Requirement »
Select all lines in the records that include "right".

Records supplied »

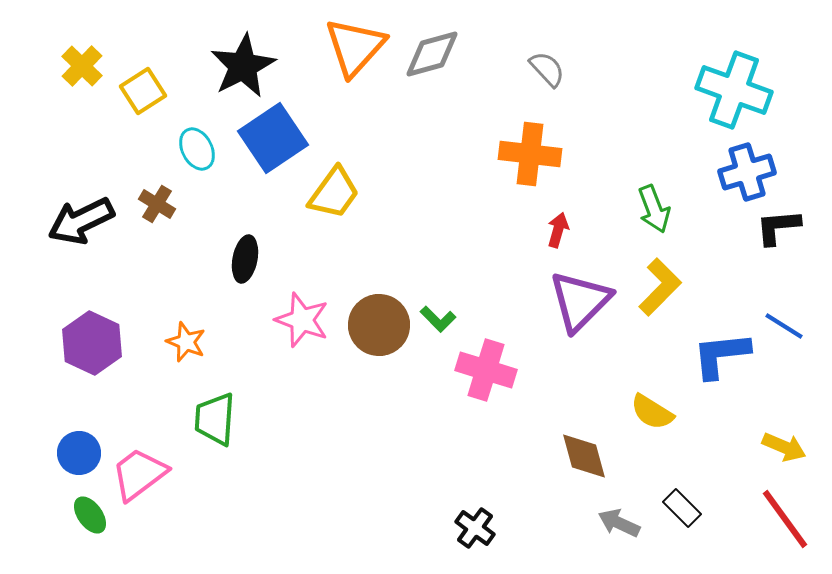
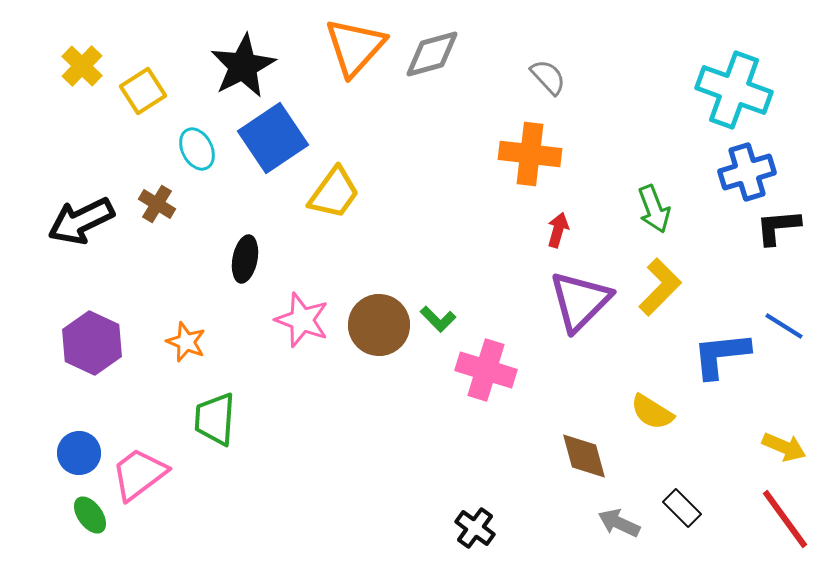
gray semicircle: moved 1 px right, 8 px down
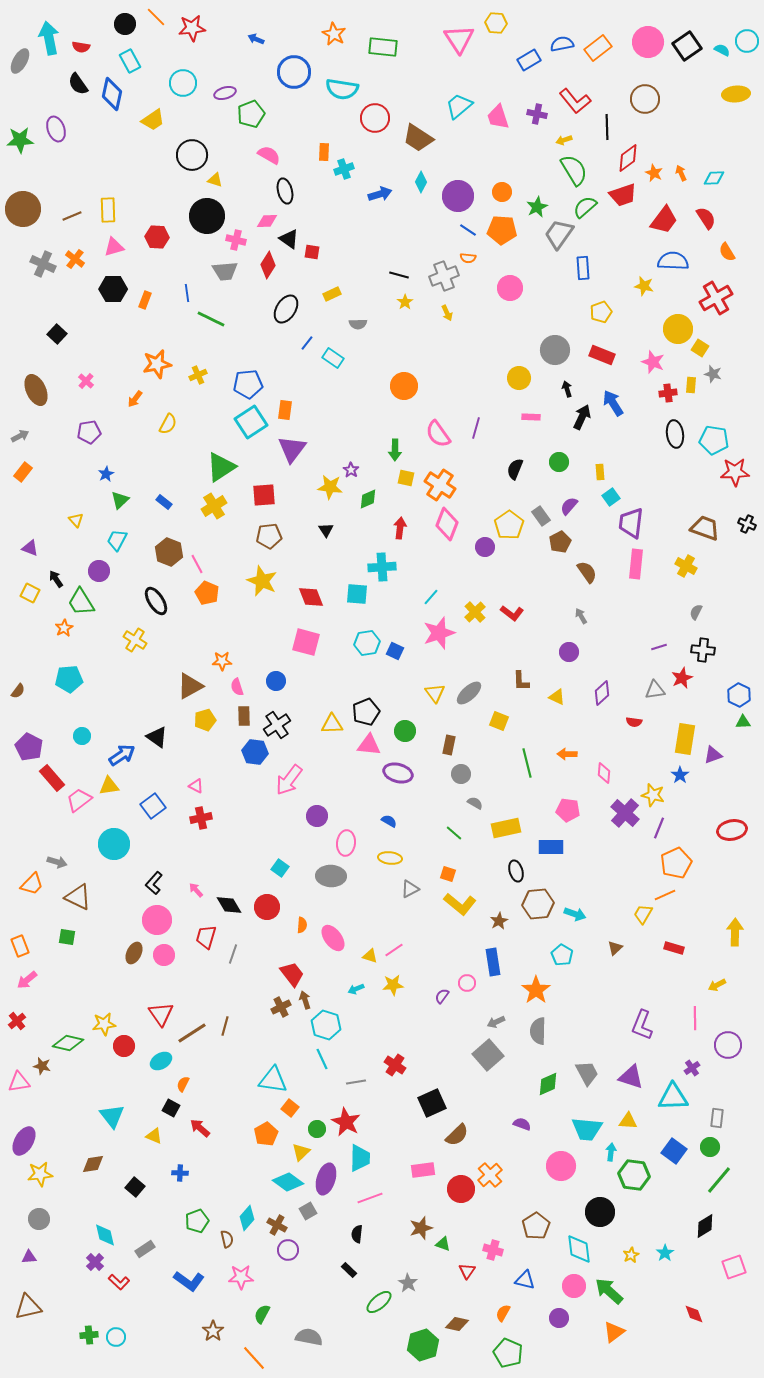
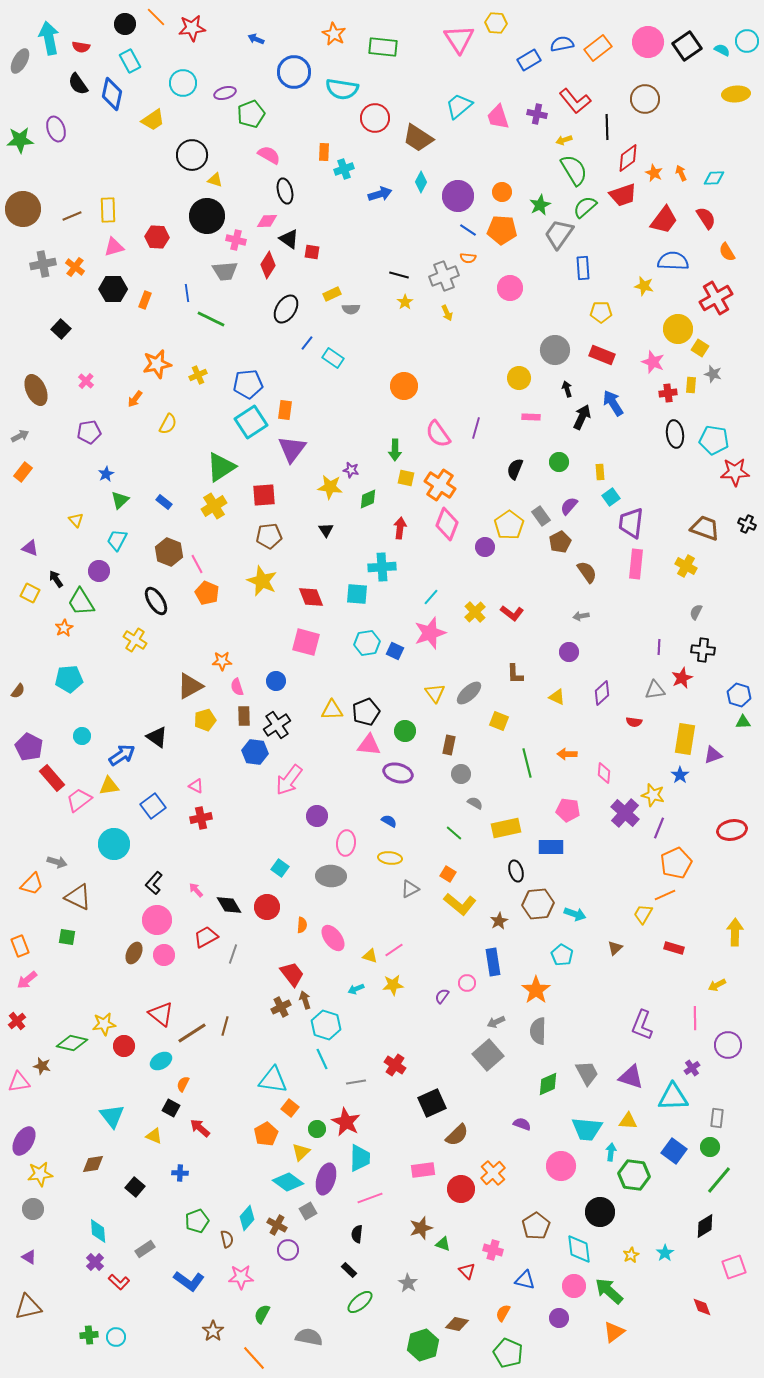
green star at (537, 207): moved 3 px right, 2 px up
orange cross at (75, 259): moved 8 px down
gray cross at (43, 264): rotated 35 degrees counterclockwise
yellow pentagon at (601, 312): rotated 20 degrees clockwise
gray semicircle at (358, 324): moved 7 px left, 15 px up
black square at (57, 334): moved 4 px right, 5 px up
purple star at (351, 470): rotated 21 degrees counterclockwise
gray arrow at (581, 616): rotated 70 degrees counterclockwise
pink star at (439, 633): moved 9 px left
purple line at (659, 647): rotated 70 degrees counterclockwise
brown L-shape at (521, 681): moved 6 px left, 7 px up
blue hexagon at (739, 695): rotated 10 degrees counterclockwise
yellow triangle at (332, 724): moved 14 px up
orange square at (448, 874): rotated 14 degrees clockwise
red trapezoid at (206, 937): rotated 45 degrees clockwise
red triangle at (161, 1014): rotated 16 degrees counterclockwise
green diamond at (68, 1043): moved 4 px right
orange cross at (490, 1175): moved 3 px right, 2 px up
gray circle at (39, 1219): moved 6 px left, 10 px up
cyan diamond at (105, 1235): moved 7 px left, 4 px up; rotated 10 degrees clockwise
purple triangle at (29, 1257): rotated 35 degrees clockwise
red triangle at (467, 1271): rotated 18 degrees counterclockwise
green ellipse at (379, 1302): moved 19 px left
red diamond at (694, 1314): moved 8 px right, 7 px up
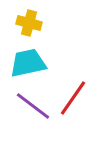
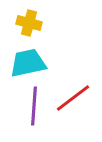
red line: rotated 18 degrees clockwise
purple line: moved 1 px right; rotated 57 degrees clockwise
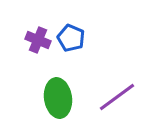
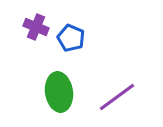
purple cross: moved 2 px left, 13 px up
green ellipse: moved 1 px right, 6 px up
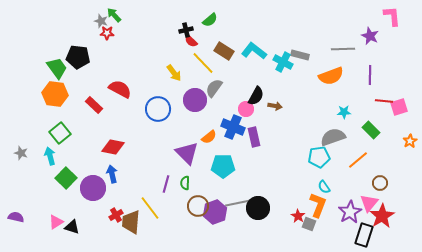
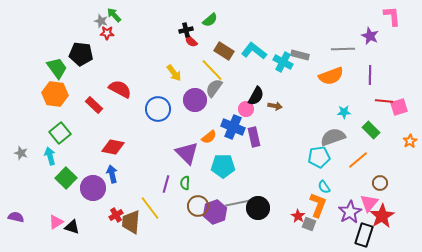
black pentagon at (78, 57): moved 3 px right, 3 px up
yellow line at (203, 63): moved 9 px right, 7 px down
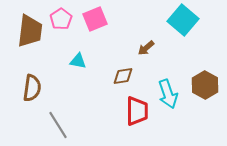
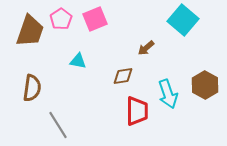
brown trapezoid: rotated 12 degrees clockwise
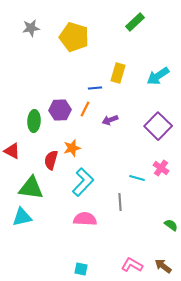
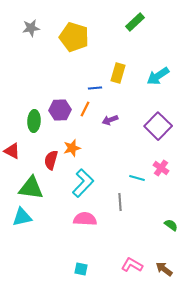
cyan L-shape: moved 1 px down
brown arrow: moved 1 px right, 3 px down
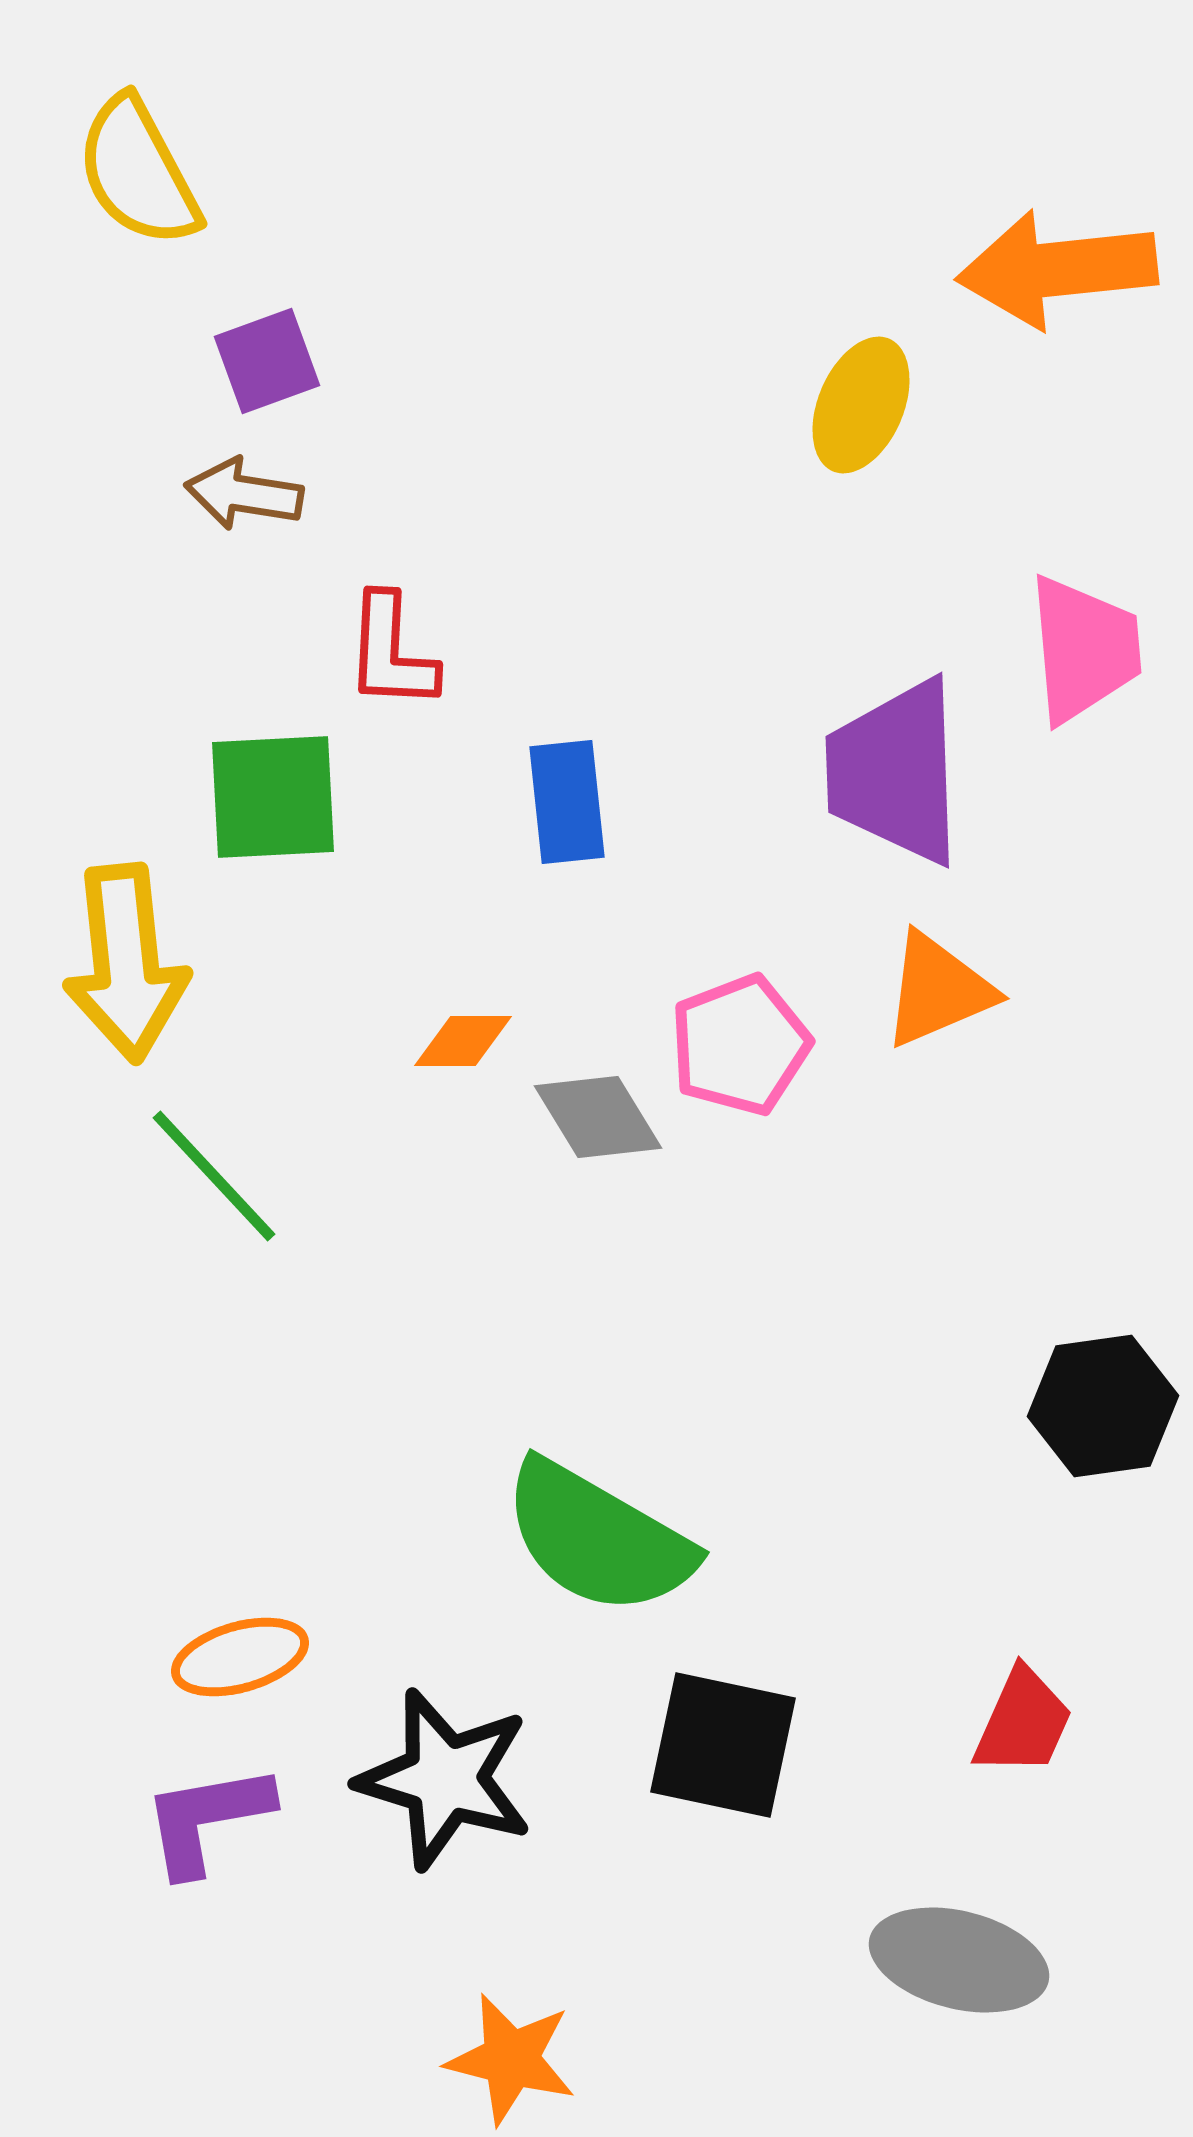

Solution to this exercise »
gray semicircle: moved 1 px right, 8 px down
green star at (537, 207): moved 3 px right, 2 px up
black square at (57, 334): moved 4 px right, 5 px up
green diamond at (68, 1043): moved 4 px right
orange cross at (490, 1175): moved 3 px right, 2 px up
red diamond at (694, 1314): moved 8 px right, 7 px up
purple line: moved 1 px right; rotated 57 degrees clockwise
green ellipse: moved 1 px right, 6 px up
black pentagon at (78, 57): moved 3 px right, 3 px up
yellow line at (203, 63): moved 9 px right, 7 px down
brown arrow: moved 1 px right, 3 px down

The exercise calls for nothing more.